(Data entries)
◆ ◆ ◆ ◆ ◆ ◆ ◆

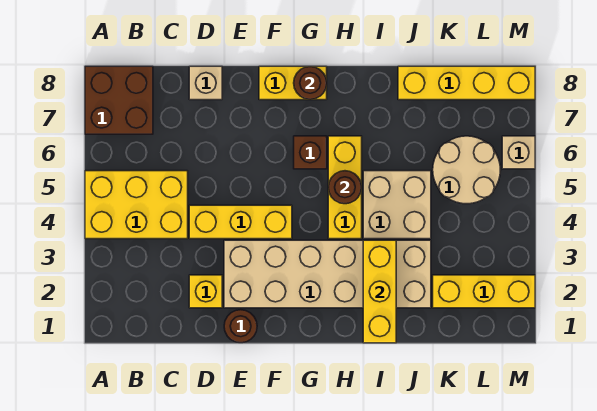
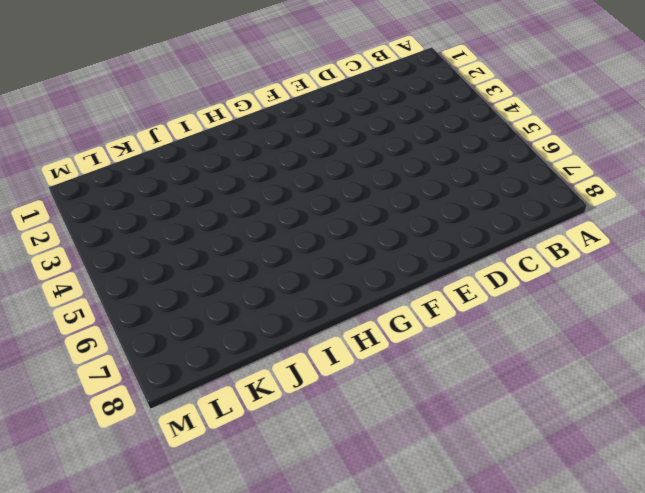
none -> yellow brick A4:C5 level 1
none -> brown brick A7:B8 level 1
none -> yellow brick D2 level 1

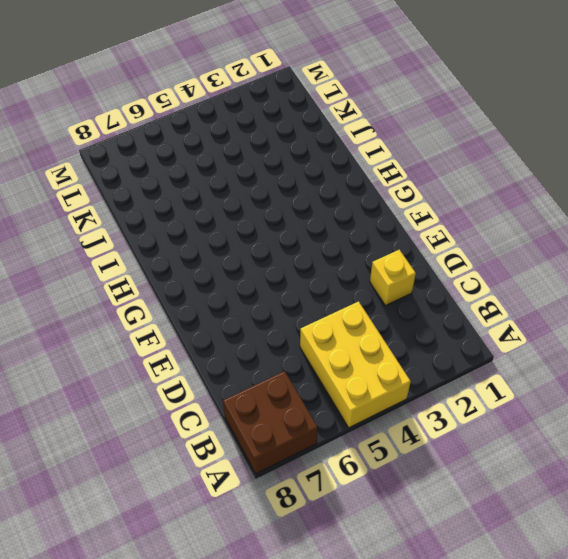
none -> yellow brick D4:F4 level 1
none -> tan brick D8 level 1
none -> brown round brick E1 level 1

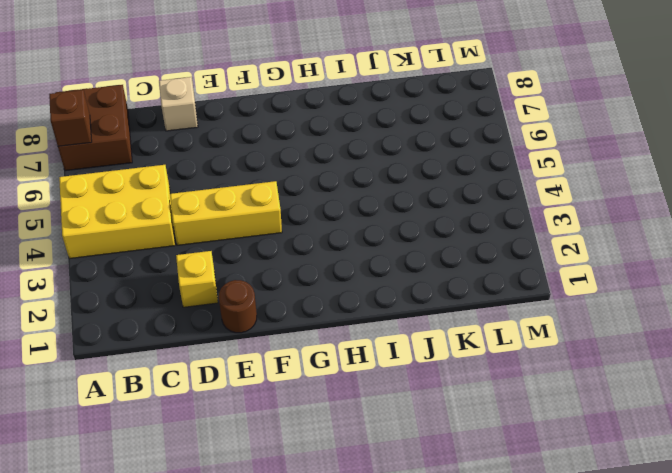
brown brick A7 level 2 -> brown brick G6 level 1
none -> tan brick E2:J3 level 1
none -> yellow brick F8:G8 level 1
none -> yellow brick H4:H6 level 1

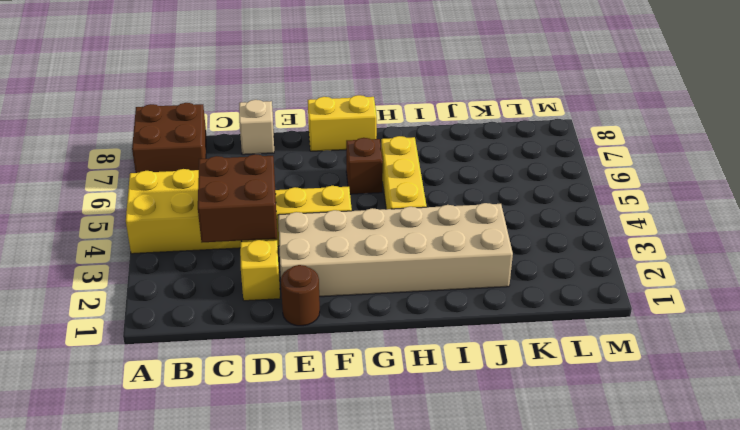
brown brick C3:D4 level 2 -> none
none -> tan brick I4:J5 level 1
none -> yellow brick J8:M8 level 1
none -> yellow brick K2:M2 level 1

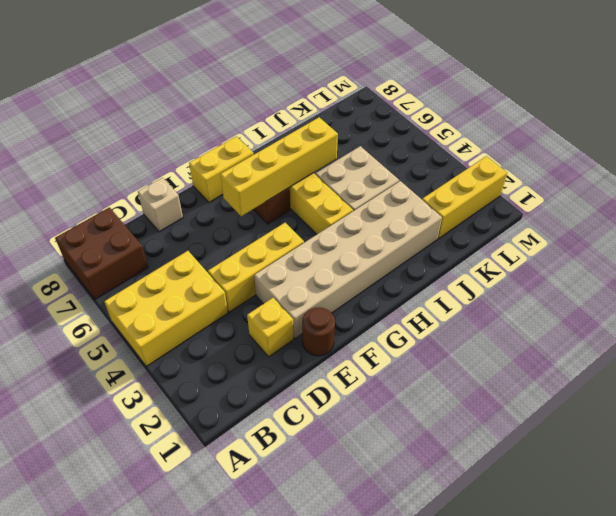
yellow brick F6:I6 level 2 -> yellow brick J8:M8 level 1
none -> tan round brick K5:L6 level 1
none -> tan brick M6 level 1
none -> brown round brick G8 level 2

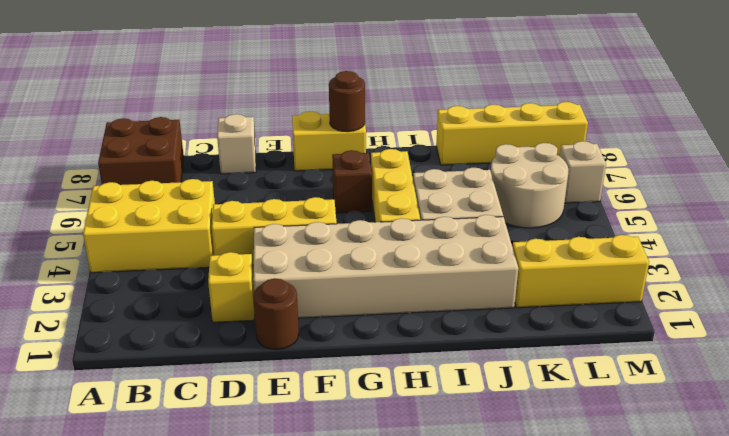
none -> brown round brick H5 level 2
none -> yellow brick I1:I3 level 2

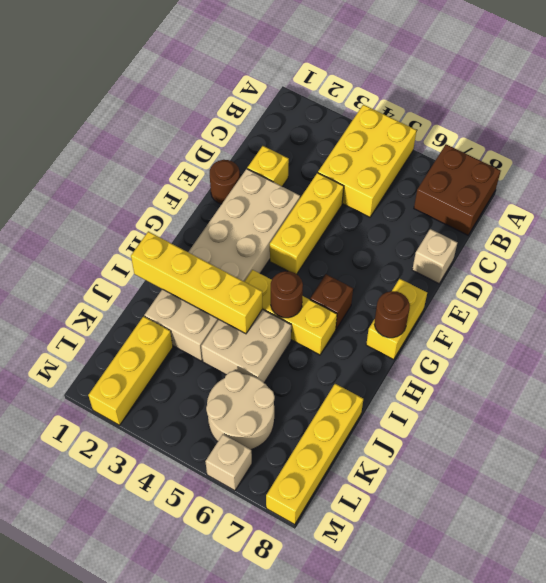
yellow brick I1:I4 level 2 -> yellow brick I1:I3 level 2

◆ ◆ ◆ ◆ ◆ ◆ ◆

- ACTIVITY
Please, leaving out all pictures, transcribe exactly the lines above from the one containing "none -> yellow brick D4:F4 level 1" through the final line, both included.

- OUTPUT
none -> yellow brick D4:F4 level 1
none -> tan brick D8 level 1
none -> brown round brick E1 level 1

brown brick A7 level 2 -> brown brick G6 level 1
none -> tan brick E2:J3 level 1
none -> yellow brick F8:G8 level 1
none -> yellow brick H4:H6 level 1

brown brick C3:D4 level 2 -> none
none -> tan brick I4:J5 level 1
none -> yellow brick J8:M8 level 1
none -> yellow brick K2:M2 level 1

yellow brick F6:I6 level 2 -> yellow brick J8:M8 level 1
none -> tan round brick K5:L6 level 1
none -> tan brick M6 level 1
none -> brown round brick G8 level 2

none -> brown round brick H5 level 2
none -> yellow brick I1:I3 level 2

yellow brick I1:I4 level 2 -> yellow brick I1:I3 level 2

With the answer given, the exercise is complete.